%%

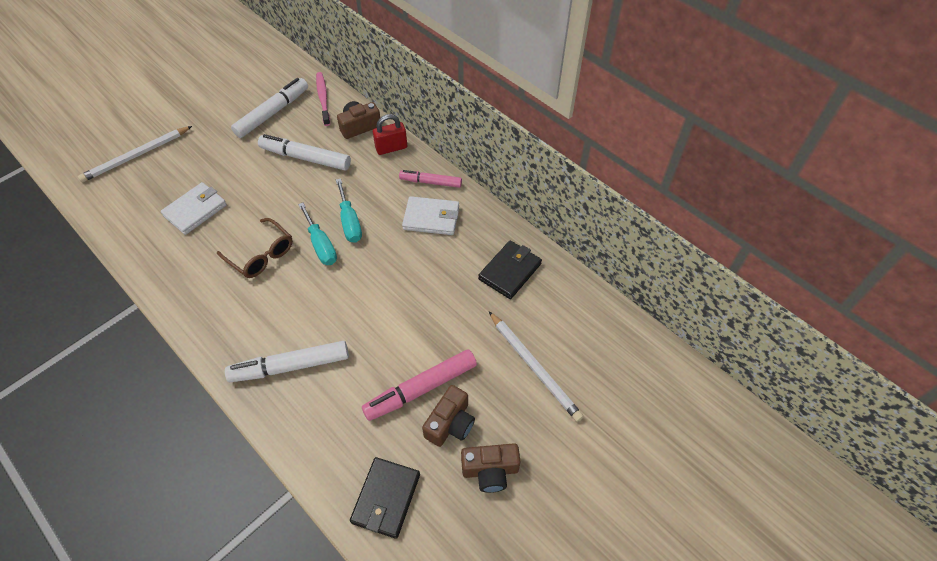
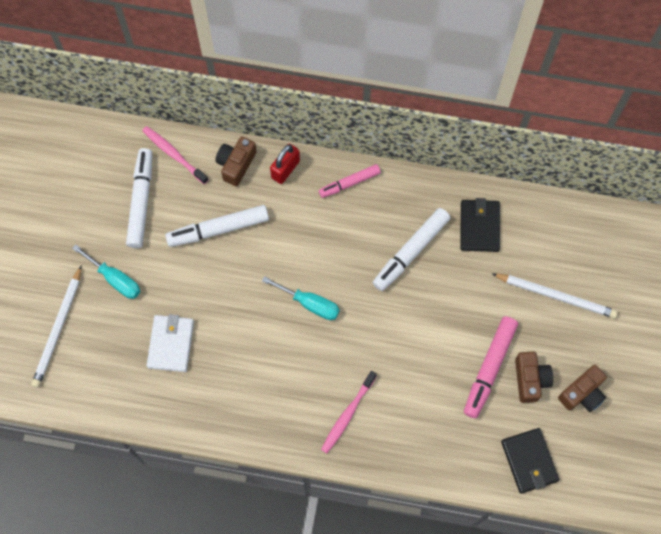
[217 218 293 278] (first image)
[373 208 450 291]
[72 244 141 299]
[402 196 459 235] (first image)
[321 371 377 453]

%%

An exact copy of the material is required, minus the pictures.

EXPECTED ANSWER.
[217 218 293 278] (first image)
[373 208 450 291]
[72 244 141 299]
[402 196 459 235] (first image)
[321 371 377 453]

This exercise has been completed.